TASK TO CARRY OUT: Set down the data below exactly; pictures stay out.
──────────
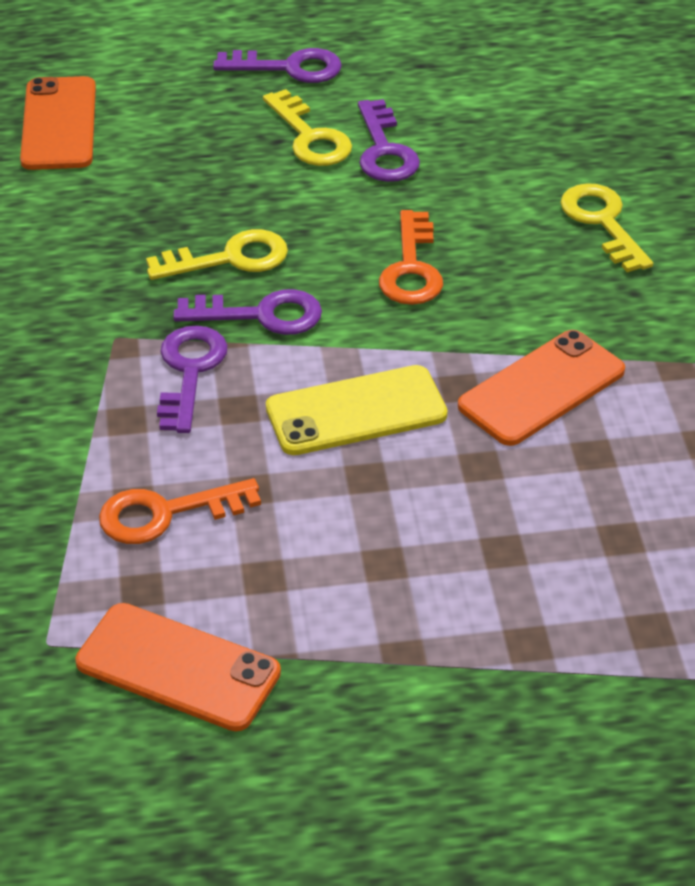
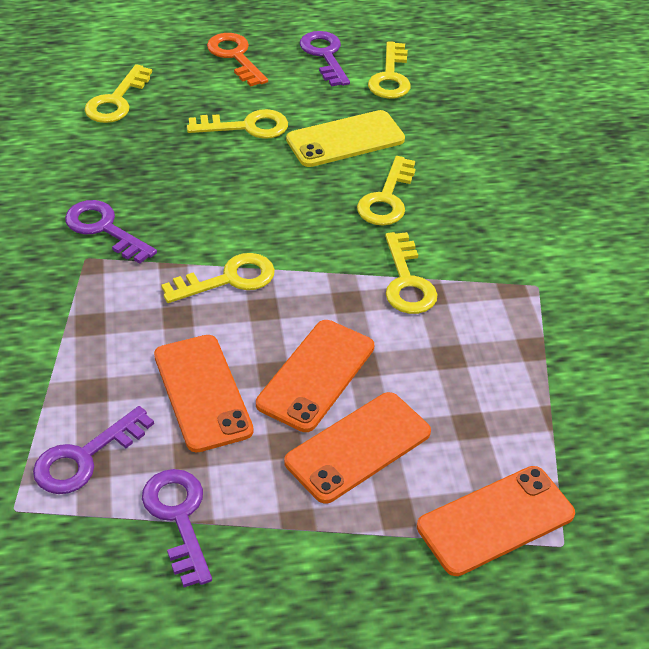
orange key: 2 -> 1
orange phone: 3 -> 4
yellow key: 3 -> 6

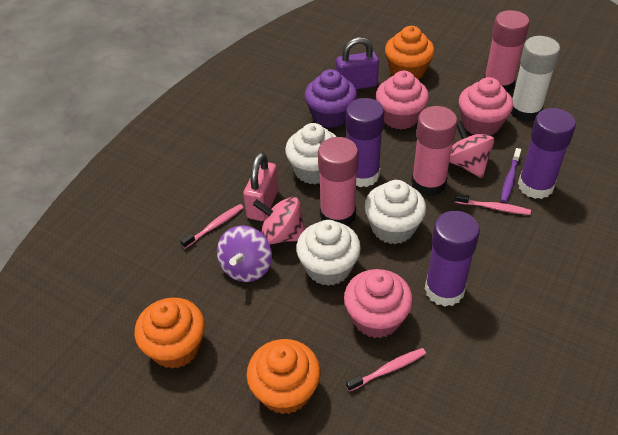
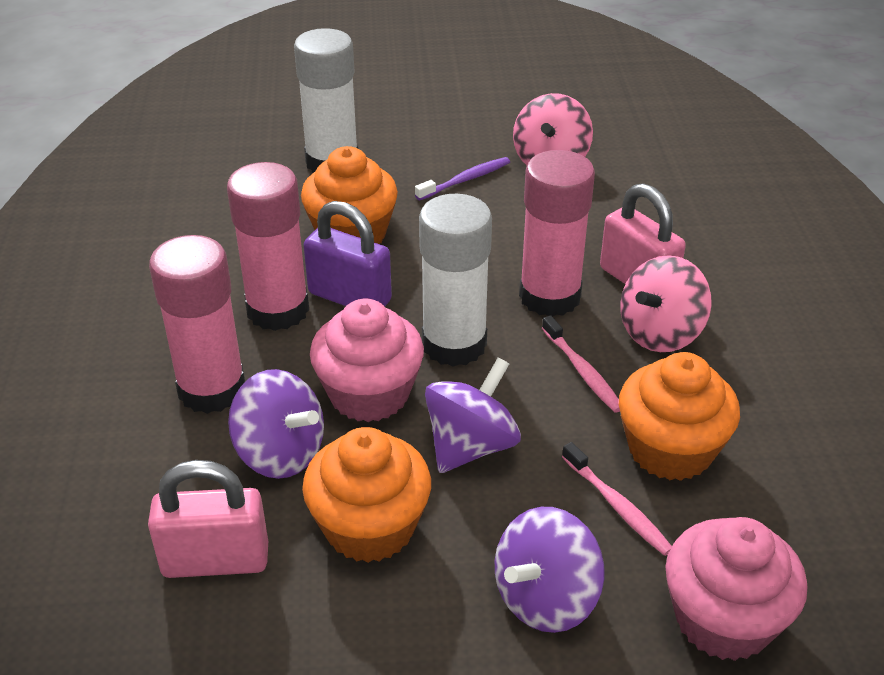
pink cupcake: 3 -> 2
pink padlock: 1 -> 2
pink toothbrush: 3 -> 2
purple cupcake: 1 -> 0
purple glue stick: 3 -> 0
purple spinning top: 1 -> 3
white cupcake: 3 -> 0
white glue stick: 1 -> 2

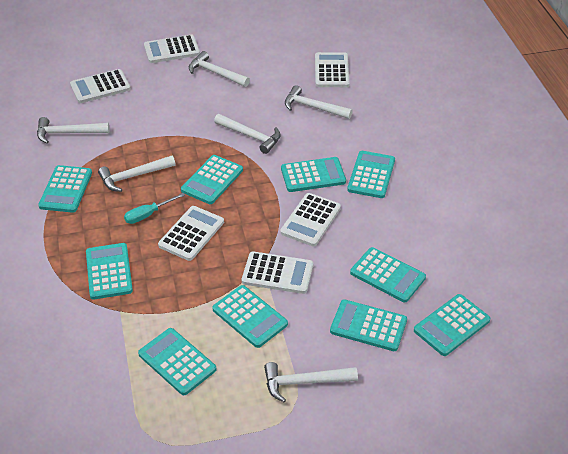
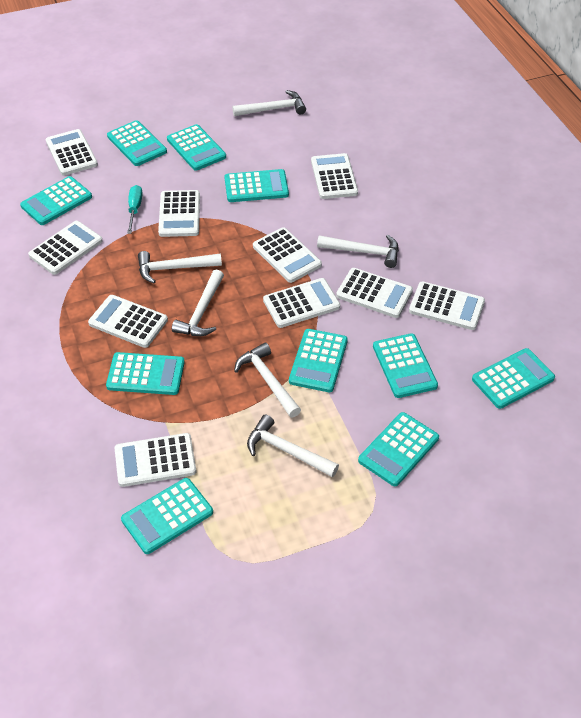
white calculator: 6 -> 10

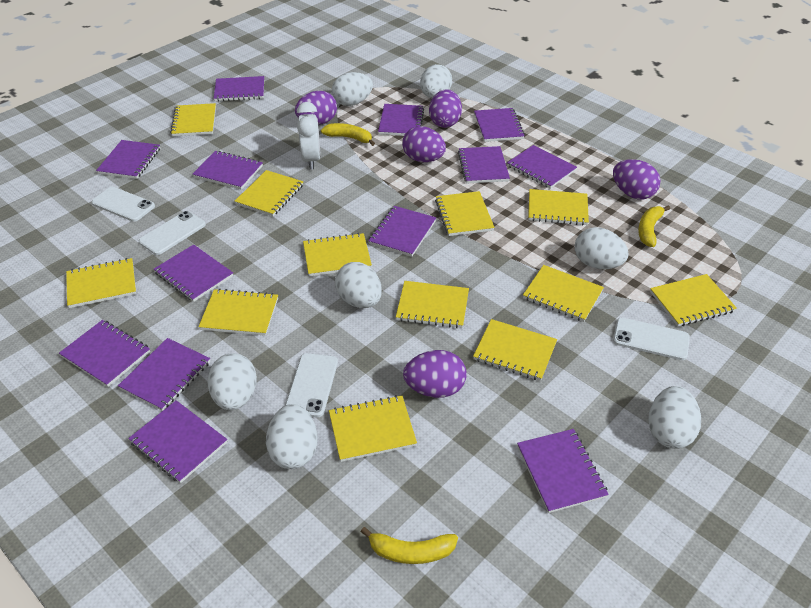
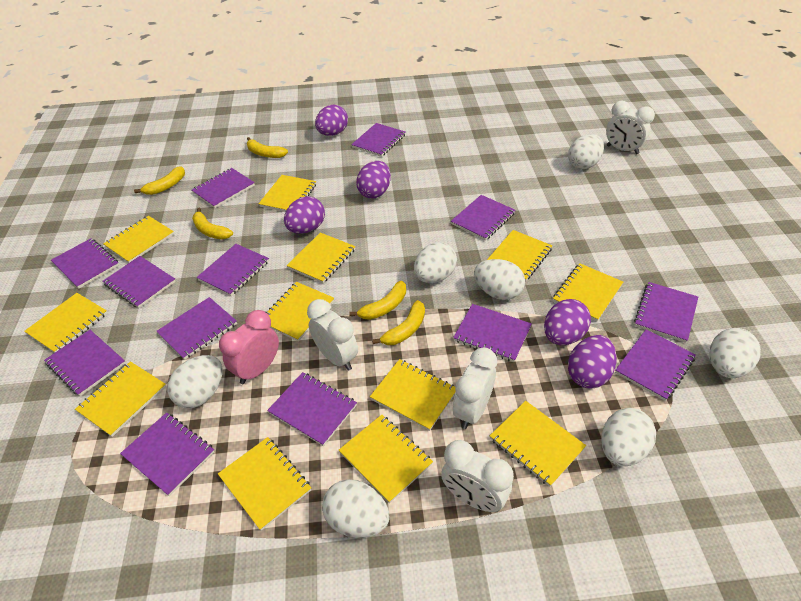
pink clock: 0 -> 1
white clock: 1 -> 4
white phone: 4 -> 0
yellow banana: 3 -> 5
──────────
COMPLETED TASK:
orange key: 2 -> 1
orange phone: 3 -> 4
yellow key: 3 -> 6

pink cupcake: 3 -> 2
pink padlock: 1 -> 2
pink toothbrush: 3 -> 2
purple cupcake: 1 -> 0
purple glue stick: 3 -> 0
purple spinning top: 1 -> 3
white cupcake: 3 -> 0
white glue stick: 1 -> 2

white calculator: 6 -> 10

pink clock: 0 -> 1
white clock: 1 -> 4
white phone: 4 -> 0
yellow banana: 3 -> 5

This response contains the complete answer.